◆ WHAT IS BEING ASKED ◆
Look through the material below. Return exactly the lines from the one with "gray star: moved 7 px down" through the one with "green rectangle at (473, 148): moved", both included.

◆ SUPPLIED RECORDS ◆
++++++
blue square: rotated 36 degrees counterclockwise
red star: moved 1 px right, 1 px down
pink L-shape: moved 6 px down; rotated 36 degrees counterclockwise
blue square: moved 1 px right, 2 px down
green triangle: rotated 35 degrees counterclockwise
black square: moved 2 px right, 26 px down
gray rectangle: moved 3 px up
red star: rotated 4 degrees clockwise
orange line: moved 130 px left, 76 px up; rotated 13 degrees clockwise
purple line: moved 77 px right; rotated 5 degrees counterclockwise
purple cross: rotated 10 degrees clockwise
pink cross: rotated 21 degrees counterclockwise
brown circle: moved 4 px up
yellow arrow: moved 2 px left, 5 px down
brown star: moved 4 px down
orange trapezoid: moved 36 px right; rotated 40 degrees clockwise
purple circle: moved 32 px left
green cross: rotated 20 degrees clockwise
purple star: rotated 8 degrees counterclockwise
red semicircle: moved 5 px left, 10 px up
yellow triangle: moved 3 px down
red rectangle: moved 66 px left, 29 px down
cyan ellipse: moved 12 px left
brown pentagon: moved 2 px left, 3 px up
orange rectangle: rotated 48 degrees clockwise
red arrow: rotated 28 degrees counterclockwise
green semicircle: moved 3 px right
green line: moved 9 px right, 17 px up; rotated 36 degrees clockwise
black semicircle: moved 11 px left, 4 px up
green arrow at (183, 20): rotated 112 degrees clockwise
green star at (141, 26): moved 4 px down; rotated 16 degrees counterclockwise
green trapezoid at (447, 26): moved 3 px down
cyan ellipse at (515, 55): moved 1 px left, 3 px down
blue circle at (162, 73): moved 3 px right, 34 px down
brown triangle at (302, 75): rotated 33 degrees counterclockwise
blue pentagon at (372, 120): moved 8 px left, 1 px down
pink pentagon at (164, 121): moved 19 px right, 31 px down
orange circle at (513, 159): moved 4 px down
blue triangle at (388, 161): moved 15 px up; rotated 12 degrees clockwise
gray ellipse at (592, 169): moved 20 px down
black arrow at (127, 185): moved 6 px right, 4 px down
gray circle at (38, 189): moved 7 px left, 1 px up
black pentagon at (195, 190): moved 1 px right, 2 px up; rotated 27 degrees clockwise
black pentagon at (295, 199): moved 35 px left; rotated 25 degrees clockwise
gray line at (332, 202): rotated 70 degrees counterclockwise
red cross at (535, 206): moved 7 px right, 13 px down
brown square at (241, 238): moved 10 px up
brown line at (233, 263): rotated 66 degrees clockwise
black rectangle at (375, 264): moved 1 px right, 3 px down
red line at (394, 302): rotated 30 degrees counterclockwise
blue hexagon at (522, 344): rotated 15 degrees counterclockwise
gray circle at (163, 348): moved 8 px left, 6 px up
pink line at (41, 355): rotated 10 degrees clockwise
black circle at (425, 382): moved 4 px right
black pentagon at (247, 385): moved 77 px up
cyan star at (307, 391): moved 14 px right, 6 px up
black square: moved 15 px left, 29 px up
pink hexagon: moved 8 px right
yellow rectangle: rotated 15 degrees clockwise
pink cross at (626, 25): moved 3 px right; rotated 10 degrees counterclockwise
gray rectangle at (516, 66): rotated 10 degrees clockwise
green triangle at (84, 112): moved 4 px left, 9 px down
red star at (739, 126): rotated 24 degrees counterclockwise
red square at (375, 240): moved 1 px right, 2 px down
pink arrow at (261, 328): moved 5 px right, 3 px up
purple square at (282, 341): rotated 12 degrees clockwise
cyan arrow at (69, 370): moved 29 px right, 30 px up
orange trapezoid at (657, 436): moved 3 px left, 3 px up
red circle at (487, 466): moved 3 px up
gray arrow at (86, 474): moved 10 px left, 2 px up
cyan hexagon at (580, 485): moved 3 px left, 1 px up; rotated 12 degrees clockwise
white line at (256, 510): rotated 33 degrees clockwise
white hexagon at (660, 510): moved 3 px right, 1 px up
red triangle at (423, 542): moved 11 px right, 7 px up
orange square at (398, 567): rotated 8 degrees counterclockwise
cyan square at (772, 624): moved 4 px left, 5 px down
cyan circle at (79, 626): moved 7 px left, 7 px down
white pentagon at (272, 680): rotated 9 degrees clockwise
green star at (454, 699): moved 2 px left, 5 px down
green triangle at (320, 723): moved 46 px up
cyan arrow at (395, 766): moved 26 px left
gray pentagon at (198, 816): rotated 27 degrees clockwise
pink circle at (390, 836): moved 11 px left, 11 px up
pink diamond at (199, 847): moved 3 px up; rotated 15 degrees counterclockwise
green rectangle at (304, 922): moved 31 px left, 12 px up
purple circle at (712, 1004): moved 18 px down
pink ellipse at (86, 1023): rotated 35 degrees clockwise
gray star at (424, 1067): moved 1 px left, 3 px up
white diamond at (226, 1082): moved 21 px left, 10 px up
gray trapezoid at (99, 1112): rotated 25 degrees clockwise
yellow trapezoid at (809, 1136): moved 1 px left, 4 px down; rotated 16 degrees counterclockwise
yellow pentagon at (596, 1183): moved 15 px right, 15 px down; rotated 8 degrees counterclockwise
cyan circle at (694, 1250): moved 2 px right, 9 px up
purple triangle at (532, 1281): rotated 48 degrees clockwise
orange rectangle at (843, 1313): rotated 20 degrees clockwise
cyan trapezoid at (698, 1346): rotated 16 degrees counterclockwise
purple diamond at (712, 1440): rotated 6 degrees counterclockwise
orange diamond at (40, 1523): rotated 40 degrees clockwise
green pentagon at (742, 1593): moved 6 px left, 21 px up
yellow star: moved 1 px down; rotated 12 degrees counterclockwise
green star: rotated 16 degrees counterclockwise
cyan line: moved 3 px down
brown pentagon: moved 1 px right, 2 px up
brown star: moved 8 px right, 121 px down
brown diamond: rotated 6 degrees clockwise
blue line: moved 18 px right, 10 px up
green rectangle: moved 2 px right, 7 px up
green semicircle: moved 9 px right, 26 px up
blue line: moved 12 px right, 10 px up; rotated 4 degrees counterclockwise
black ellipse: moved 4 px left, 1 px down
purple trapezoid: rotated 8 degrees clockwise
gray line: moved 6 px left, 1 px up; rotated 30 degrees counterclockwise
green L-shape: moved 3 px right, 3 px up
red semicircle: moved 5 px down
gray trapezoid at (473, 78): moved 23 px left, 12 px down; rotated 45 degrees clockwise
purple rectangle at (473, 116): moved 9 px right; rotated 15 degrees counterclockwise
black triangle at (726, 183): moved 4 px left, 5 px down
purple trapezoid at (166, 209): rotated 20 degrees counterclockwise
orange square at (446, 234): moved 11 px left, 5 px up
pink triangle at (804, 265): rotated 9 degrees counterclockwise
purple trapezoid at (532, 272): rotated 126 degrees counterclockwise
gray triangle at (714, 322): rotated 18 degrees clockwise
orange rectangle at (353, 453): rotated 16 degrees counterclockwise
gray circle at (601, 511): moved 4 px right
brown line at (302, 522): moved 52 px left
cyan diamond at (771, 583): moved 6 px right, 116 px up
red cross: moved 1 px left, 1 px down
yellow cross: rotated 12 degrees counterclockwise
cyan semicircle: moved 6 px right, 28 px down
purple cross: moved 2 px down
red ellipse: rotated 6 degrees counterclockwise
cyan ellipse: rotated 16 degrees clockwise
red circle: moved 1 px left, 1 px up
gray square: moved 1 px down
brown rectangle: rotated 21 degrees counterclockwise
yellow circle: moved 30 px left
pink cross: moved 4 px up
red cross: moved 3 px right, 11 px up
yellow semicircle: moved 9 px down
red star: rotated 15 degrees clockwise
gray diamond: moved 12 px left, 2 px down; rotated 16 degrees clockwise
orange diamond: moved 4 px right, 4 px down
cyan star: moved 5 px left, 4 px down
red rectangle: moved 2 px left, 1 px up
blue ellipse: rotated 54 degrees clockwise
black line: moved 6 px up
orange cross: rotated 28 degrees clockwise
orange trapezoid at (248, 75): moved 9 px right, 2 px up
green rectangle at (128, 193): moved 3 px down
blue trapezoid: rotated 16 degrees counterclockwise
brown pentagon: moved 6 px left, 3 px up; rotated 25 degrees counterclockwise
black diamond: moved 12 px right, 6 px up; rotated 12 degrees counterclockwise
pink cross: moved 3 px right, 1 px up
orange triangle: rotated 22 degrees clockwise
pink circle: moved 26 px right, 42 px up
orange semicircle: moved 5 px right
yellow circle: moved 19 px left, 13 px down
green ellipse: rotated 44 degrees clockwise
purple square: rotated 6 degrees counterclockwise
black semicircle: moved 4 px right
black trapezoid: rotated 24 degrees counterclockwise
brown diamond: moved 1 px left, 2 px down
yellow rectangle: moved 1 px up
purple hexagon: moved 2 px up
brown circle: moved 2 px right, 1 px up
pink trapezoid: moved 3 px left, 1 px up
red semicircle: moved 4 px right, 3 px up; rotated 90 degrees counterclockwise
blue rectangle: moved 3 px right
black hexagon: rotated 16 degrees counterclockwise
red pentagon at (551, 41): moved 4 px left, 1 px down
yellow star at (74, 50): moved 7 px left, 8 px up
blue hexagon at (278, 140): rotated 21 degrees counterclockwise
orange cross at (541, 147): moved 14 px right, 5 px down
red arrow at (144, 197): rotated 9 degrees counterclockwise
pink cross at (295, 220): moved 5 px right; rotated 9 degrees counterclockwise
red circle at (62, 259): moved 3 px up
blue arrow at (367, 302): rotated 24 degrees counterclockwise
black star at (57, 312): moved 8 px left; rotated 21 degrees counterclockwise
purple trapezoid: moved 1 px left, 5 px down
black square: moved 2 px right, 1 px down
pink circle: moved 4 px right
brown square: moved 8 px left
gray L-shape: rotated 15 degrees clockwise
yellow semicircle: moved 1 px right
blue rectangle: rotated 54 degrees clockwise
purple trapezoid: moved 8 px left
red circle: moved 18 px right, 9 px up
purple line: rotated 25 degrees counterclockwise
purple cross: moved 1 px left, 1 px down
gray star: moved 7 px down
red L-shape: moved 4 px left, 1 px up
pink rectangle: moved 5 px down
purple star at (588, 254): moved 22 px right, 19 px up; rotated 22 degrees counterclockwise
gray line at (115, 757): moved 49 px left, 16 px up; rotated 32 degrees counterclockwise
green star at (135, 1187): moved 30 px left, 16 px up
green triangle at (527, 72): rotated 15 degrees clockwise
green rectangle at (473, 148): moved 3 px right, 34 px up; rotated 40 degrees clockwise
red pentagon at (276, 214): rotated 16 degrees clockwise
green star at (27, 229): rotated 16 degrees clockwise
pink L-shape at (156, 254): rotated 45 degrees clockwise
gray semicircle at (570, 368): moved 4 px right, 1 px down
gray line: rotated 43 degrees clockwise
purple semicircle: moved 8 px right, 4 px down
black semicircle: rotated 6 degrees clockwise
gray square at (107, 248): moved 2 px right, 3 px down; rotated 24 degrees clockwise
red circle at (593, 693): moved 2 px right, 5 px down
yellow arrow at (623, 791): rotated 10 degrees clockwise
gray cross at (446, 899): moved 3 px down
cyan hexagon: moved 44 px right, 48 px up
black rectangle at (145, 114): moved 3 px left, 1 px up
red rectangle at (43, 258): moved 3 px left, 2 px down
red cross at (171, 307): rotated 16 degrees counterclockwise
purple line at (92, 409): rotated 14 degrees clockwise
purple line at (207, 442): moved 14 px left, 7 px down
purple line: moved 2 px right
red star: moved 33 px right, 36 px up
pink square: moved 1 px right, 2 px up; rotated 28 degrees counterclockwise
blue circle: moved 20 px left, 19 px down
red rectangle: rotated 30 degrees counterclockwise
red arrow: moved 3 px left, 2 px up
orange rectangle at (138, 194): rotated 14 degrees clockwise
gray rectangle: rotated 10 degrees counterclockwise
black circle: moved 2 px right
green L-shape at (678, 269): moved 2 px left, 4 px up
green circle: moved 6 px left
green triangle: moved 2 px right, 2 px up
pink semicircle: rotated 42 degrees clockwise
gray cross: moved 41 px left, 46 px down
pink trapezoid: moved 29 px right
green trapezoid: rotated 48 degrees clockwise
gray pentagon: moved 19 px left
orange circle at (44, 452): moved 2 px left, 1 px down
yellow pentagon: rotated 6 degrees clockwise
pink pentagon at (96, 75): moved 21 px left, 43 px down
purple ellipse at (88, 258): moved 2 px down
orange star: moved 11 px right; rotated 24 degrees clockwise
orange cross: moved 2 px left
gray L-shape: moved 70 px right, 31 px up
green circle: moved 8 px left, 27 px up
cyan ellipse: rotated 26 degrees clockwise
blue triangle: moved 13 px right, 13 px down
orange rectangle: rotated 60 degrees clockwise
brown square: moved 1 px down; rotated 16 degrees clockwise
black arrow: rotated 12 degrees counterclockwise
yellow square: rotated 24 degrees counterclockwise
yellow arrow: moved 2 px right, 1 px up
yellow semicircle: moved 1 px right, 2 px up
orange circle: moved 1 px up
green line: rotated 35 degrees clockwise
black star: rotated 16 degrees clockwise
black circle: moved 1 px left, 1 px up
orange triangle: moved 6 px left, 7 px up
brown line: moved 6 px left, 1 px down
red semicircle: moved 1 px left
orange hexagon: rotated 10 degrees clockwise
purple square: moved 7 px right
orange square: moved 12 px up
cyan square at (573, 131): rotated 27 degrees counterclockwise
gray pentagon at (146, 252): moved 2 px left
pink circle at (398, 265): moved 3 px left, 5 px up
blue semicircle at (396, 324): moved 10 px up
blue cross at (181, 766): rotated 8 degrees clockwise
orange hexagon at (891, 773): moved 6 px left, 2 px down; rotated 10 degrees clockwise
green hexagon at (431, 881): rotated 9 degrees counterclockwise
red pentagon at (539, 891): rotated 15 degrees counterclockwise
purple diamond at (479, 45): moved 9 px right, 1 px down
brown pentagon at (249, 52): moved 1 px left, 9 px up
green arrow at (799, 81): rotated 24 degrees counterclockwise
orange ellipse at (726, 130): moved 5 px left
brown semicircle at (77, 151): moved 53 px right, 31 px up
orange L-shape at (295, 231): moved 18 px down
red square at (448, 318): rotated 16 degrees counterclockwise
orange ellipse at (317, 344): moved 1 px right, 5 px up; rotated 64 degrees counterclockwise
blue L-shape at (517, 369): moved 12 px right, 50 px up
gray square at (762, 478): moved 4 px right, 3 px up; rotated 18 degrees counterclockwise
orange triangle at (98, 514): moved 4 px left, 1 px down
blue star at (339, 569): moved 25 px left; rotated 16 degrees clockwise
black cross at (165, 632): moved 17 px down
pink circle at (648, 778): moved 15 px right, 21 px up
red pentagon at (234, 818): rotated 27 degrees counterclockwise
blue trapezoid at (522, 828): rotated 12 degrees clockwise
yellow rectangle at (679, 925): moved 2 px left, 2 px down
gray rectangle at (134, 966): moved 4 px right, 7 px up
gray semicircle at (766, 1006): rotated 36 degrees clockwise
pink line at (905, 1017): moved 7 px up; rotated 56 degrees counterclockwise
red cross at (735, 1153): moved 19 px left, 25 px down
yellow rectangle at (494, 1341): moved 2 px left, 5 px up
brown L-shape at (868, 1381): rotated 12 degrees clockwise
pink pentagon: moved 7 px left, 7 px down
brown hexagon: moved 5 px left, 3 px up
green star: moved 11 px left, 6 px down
++++++
◆ ANSWER SPACE ◆
gray star: moved 7 px down
red L-shape: moved 4 px left, 1 px up
pink rectangle: moved 5 px down
purple star at (588, 254): moved 22 px right, 19 px up; rotated 22 degrees counterclockwise
gray line at (115, 757): moved 49 px left, 16 px up; rotated 32 degrees counterclockwise
green star at (135, 1187): moved 30 px left, 16 px up
green triangle at (527, 72): rotated 15 degrees clockwise
green rectangle at (473, 148): moved 3 px right, 34 px up; rotated 40 degrees clockwise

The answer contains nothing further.